■ ENTRIES PROVIDED ■
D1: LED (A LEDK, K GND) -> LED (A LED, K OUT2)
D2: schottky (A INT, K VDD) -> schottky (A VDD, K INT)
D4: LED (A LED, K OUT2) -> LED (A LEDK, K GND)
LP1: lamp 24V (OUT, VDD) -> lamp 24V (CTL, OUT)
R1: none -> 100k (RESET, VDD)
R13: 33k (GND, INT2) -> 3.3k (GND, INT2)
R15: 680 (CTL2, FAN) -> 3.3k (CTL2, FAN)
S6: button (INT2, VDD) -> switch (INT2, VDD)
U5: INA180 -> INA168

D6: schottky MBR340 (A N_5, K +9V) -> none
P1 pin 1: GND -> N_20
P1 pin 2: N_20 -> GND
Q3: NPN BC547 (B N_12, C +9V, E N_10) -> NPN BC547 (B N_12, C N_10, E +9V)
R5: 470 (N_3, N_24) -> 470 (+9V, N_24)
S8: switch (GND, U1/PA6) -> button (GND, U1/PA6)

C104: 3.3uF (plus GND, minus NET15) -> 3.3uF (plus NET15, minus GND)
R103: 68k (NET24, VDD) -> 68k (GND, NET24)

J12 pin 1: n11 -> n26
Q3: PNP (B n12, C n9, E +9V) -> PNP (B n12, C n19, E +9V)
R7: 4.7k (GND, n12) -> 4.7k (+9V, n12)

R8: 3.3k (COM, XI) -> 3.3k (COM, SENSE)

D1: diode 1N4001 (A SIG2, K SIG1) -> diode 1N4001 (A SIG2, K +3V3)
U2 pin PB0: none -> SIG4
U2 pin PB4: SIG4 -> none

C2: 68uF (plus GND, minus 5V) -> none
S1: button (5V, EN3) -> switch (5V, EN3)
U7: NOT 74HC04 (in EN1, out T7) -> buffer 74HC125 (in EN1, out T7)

■ TASK DETAILS ■
Transcribe all of the records above without altering anything.

■ RESULT BELOW ■
D1: LED (A LEDK, K GND) -> LED (A LED, K OUT2)
D2: schottky (A INT, K VDD) -> schottky (A VDD, K INT)
D4: LED (A LED, K OUT2) -> LED (A LEDK, K GND)
LP1: lamp 24V (OUT, VDD) -> lamp 24V (CTL, OUT)
R1: none -> 100k (RESET, VDD)
R13: 33k (GND, INT2) -> 3.3k (GND, INT2)
R15: 680 (CTL2, FAN) -> 3.3k (CTL2, FAN)
S6: button (INT2, VDD) -> switch (INT2, VDD)
U5: INA180 -> INA168

D6: schottky MBR340 (A N_5, K +9V) -> none
P1 pin 1: GND -> N_20
P1 pin 2: N_20 -> GND
Q3: NPN BC547 (B N_12, C +9V, E N_10) -> NPN BC547 (B N_12, C N_10, E +9V)
R5: 470 (N_3, N_24) -> 470 (+9V, N_24)
S8: switch (GND, U1/PA6) -> button (GND, U1/PA6)

C104: 3.3uF (plus GND, minus NET15) -> 3.3uF (plus NET15, minus GND)
R103: 68k (NET24, VDD) -> 68k (GND, NET24)

J12 pin 1: n11 -> n26
Q3: PNP (B n12, C n9, E +9V) -> PNP (B n12, C n19, E +9V)
R7: 4.7k (GND, n12) -> 4.7k (+9V, n12)

R8: 3.3k (COM, XI) -> 3.3k (COM, SENSE)

D1: diode 1N4001 (A SIG2, K SIG1) -> diode 1N4001 (A SIG2, K +3V3)
U2 pin PB0: none -> SIG4
U2 pin PB4: SIG4 -> none

C2: 68uF (plus GND, minus 5V) -> none
S1: button (5V, EN3) -> switch (5V, EN3)
U7: NOT 74HC04 (in EN1, out T7) -> buffer 74HC125 (in EN1, out T7)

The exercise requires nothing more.